* [REQUIRED WORK]
Please give again every entry exactly as it appears, setting aside the pictures.

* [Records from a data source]
◇ ◇ ◇ ◇

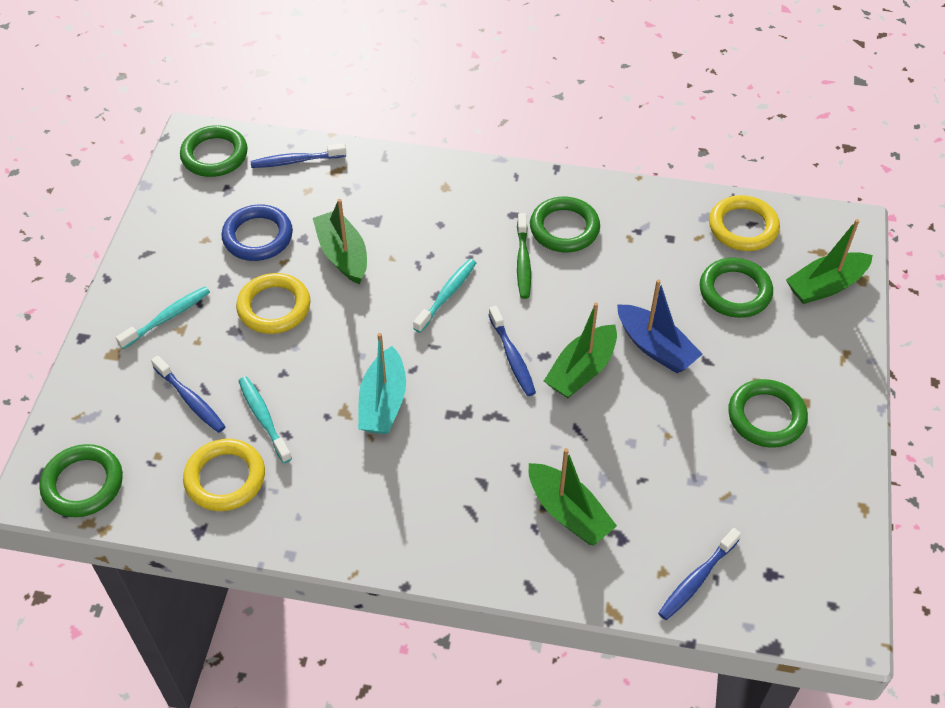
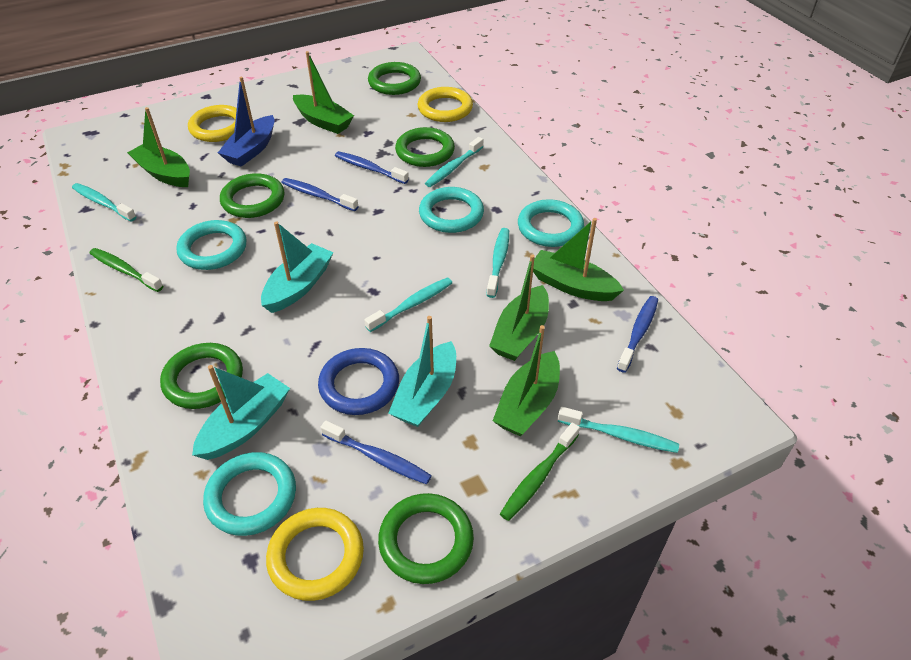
green boat: 4 -> 5
green toothbrush: 1 -> 2
turquoise boat: 1 -> 3
turquoise ring: 0 -> 4
turquoise toothbrush: 3 -> 5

◇ ◇ ◇ ◇

* [EXERCISE RESPONSE]
green boat: 4 -> 5
green toothbrush: 1 -> 2
turquoise boat: 1 -> 3
turquoise ring: 0 -> 4
turquoise toothbrush: 3 -> 5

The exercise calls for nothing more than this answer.